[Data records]
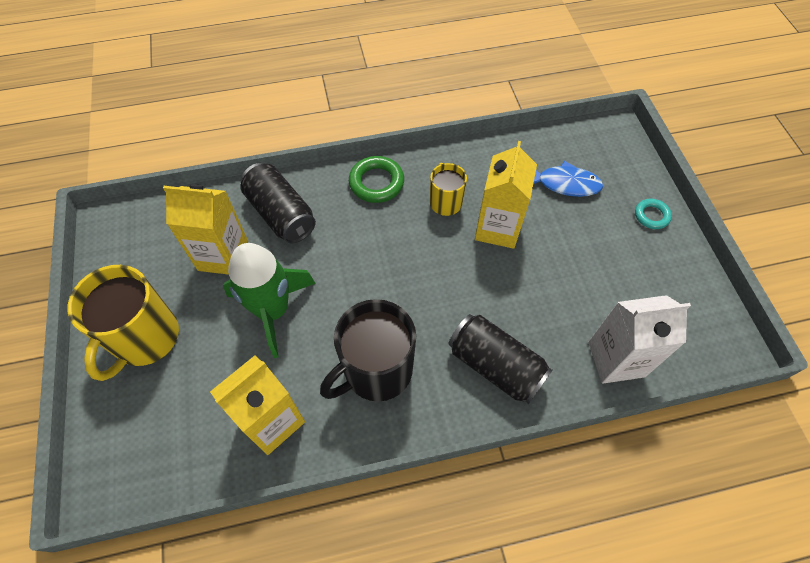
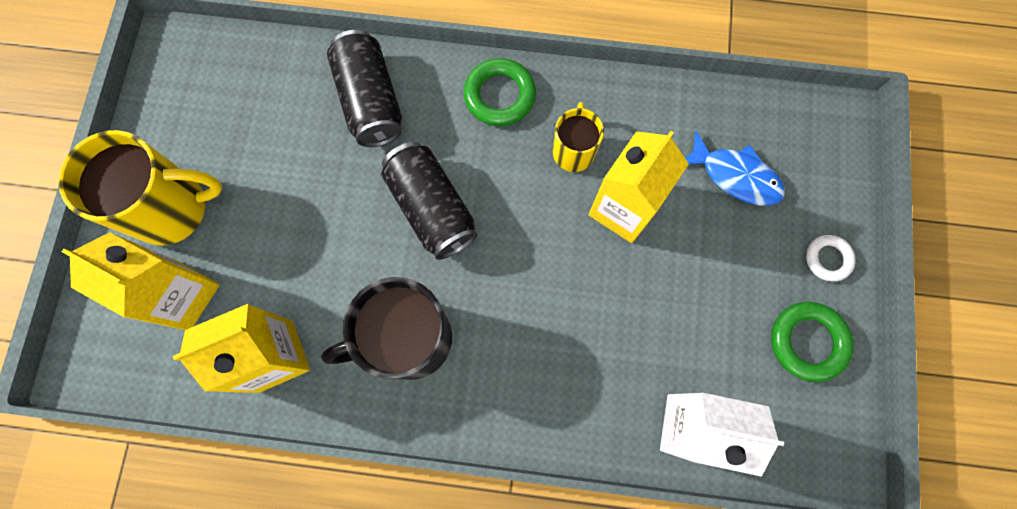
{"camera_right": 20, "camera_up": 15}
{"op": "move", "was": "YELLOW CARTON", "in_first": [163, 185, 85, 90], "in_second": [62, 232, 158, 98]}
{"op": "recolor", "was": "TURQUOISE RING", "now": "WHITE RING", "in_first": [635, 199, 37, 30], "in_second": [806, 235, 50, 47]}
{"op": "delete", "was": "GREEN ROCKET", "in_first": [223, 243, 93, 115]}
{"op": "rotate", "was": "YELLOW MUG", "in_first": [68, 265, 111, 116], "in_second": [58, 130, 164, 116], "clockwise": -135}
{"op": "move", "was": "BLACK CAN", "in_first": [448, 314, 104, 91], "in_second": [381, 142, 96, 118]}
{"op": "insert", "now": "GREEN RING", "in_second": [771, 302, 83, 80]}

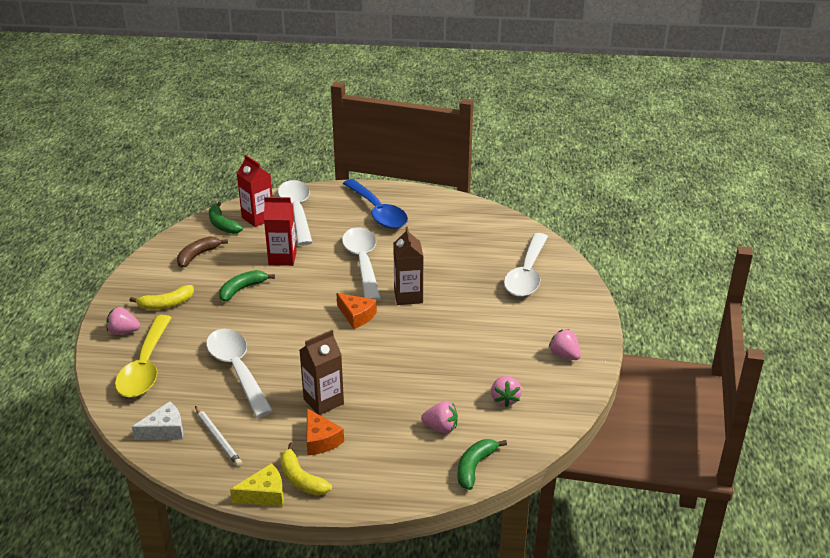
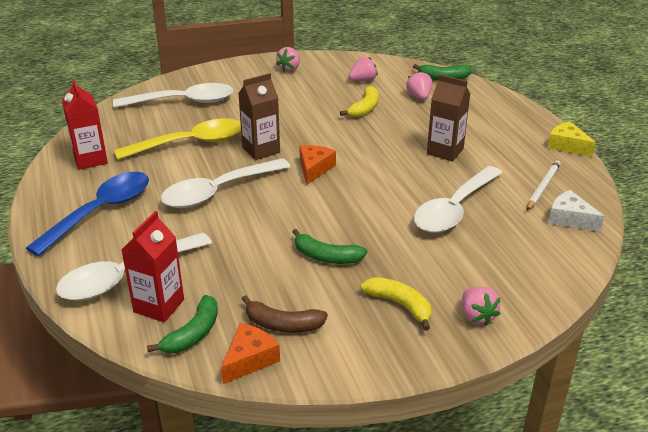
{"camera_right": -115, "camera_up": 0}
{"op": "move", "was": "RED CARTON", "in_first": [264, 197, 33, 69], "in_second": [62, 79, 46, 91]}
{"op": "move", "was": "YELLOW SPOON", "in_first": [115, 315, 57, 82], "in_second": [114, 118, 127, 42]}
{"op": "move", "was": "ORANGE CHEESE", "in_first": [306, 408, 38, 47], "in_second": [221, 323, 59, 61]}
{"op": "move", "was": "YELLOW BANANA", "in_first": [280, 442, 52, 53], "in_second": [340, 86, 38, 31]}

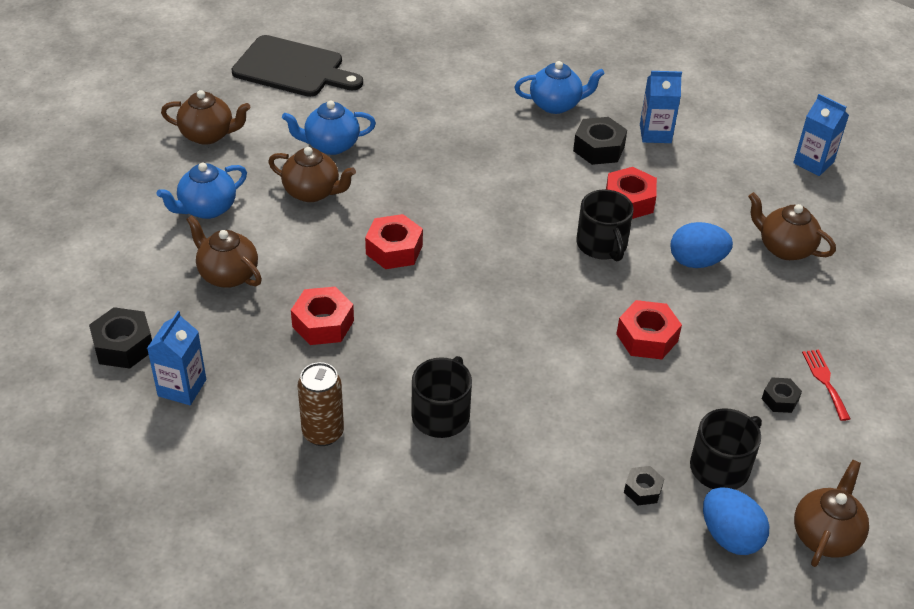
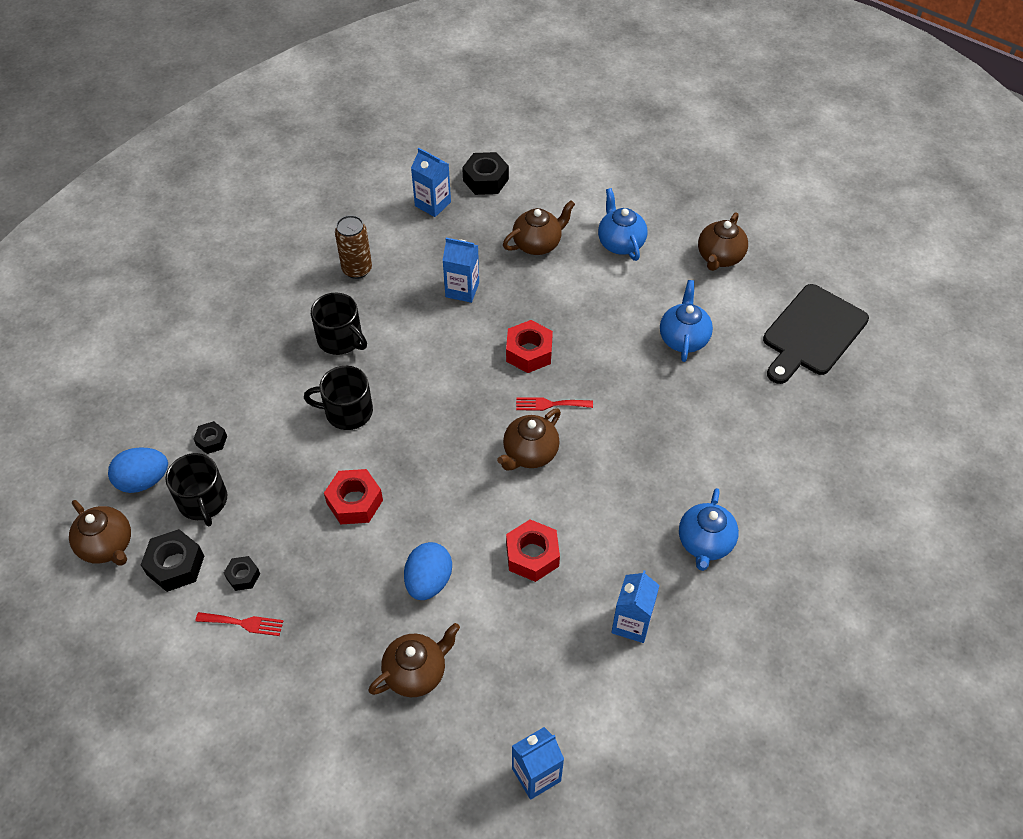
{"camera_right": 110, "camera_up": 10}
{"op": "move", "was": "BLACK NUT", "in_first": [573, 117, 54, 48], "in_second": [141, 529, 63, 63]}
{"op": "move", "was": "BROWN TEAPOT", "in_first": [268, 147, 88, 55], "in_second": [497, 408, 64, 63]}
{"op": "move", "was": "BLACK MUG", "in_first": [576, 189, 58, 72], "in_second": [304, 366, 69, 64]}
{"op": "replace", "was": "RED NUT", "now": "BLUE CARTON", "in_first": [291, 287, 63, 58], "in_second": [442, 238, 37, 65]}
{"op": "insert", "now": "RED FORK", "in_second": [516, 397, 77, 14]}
==
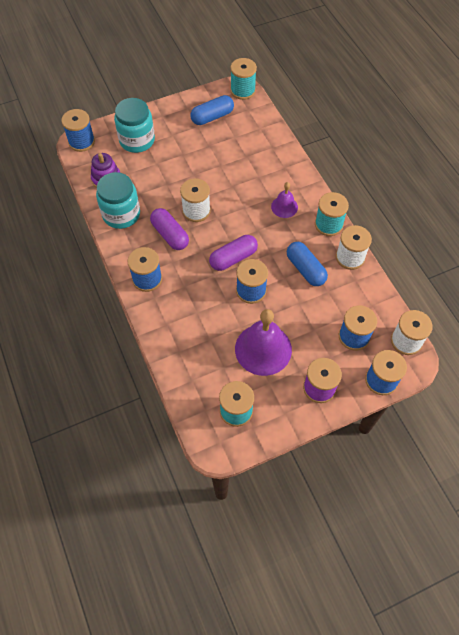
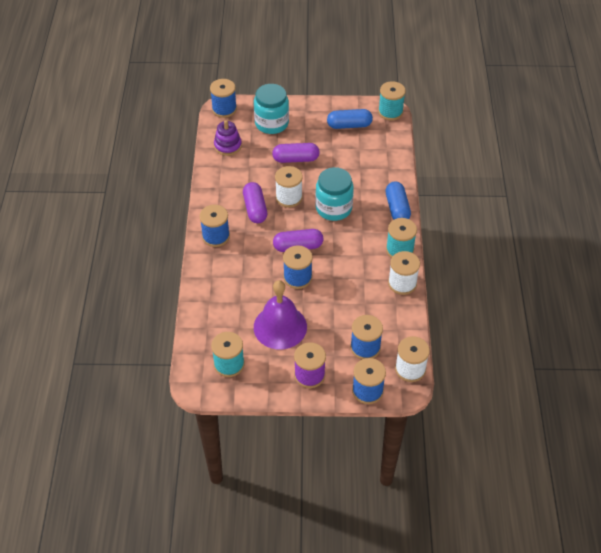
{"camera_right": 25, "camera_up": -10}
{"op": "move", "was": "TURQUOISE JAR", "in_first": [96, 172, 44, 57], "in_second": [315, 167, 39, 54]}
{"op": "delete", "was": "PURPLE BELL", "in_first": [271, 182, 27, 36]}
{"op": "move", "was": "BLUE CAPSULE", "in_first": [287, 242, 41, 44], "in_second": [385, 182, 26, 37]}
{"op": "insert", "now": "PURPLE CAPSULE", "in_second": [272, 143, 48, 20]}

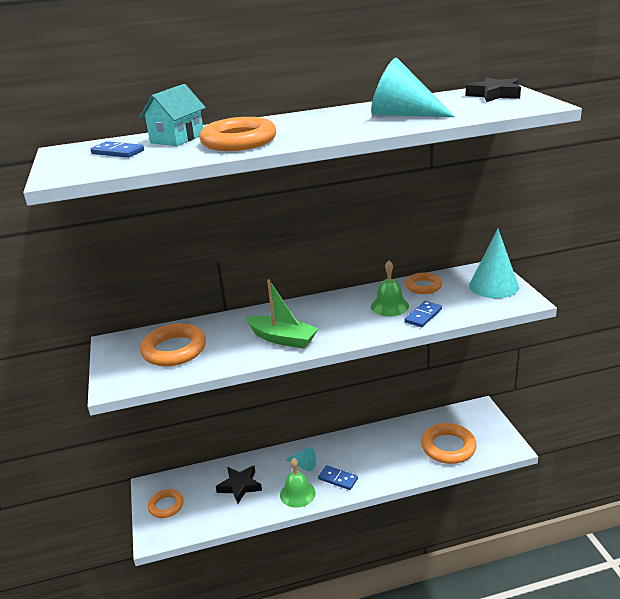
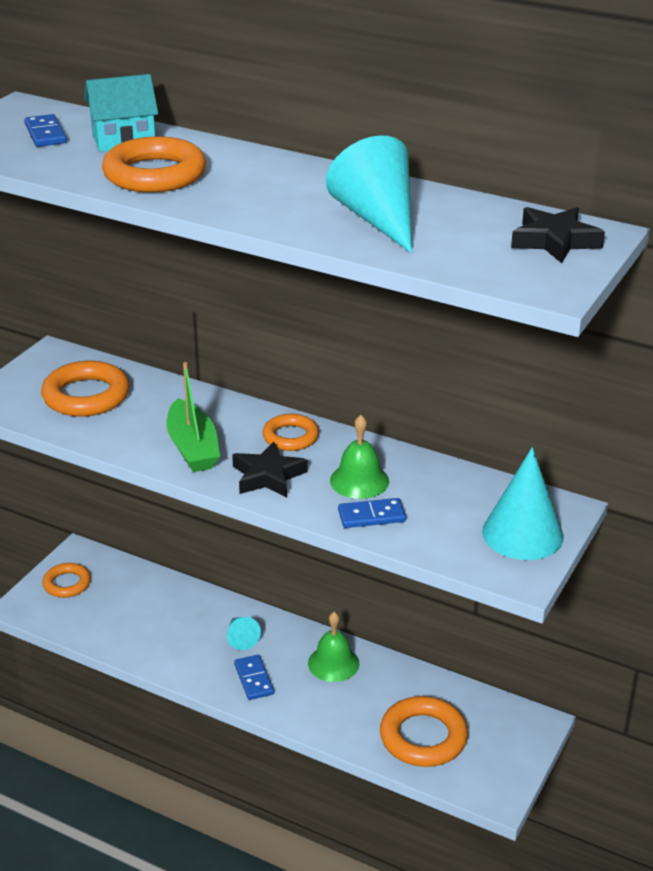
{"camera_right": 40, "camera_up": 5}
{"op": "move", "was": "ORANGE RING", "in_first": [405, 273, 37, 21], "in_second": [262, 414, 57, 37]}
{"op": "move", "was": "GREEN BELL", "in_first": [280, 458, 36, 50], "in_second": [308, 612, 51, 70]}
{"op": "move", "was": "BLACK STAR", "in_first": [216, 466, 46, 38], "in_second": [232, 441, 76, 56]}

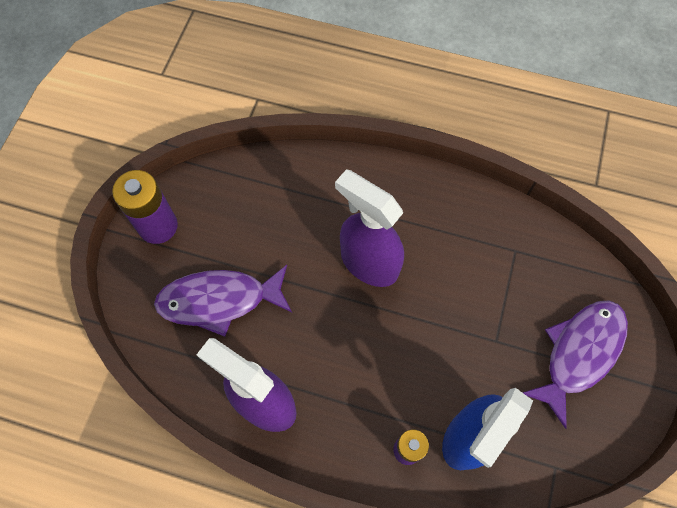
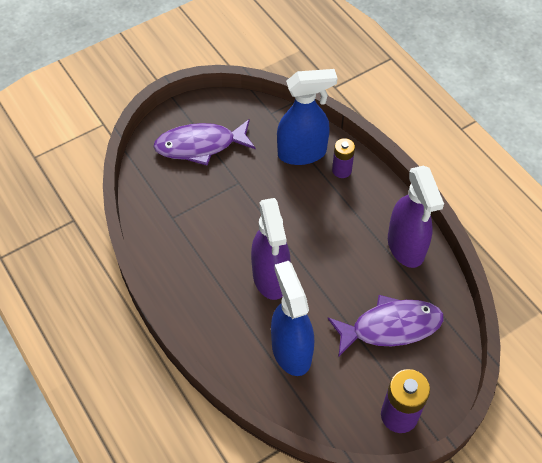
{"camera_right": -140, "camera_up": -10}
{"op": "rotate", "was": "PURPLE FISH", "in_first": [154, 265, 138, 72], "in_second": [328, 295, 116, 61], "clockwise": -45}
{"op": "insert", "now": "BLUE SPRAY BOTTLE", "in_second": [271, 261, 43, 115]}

**Problem description:** Where a line in the entries holds "YELLOW", copy that line.

**Output of the exercise:**
{"op": "move", "was": "YELLOW CARTON", "in_first": [163, 185, 85, 90], "in_second": [62, 232, 158, 98]}
{"op": "rotate", "was": "YELLOW MUG", "in_first": [68, 265, 111, 116], "in_second": [58, 130, 164, 116], "clockwise": -135}
{"op": "move", "was": "YELLOW SPOON", "in_first": [115, 315, 57, 82], "in_second": [114, 118, 127, 42]}
{"op": "move", "was": "YELLOW BANANA", "in_first": [280, 442, 52, 53], "in_second": [340, 86, 38, 31]}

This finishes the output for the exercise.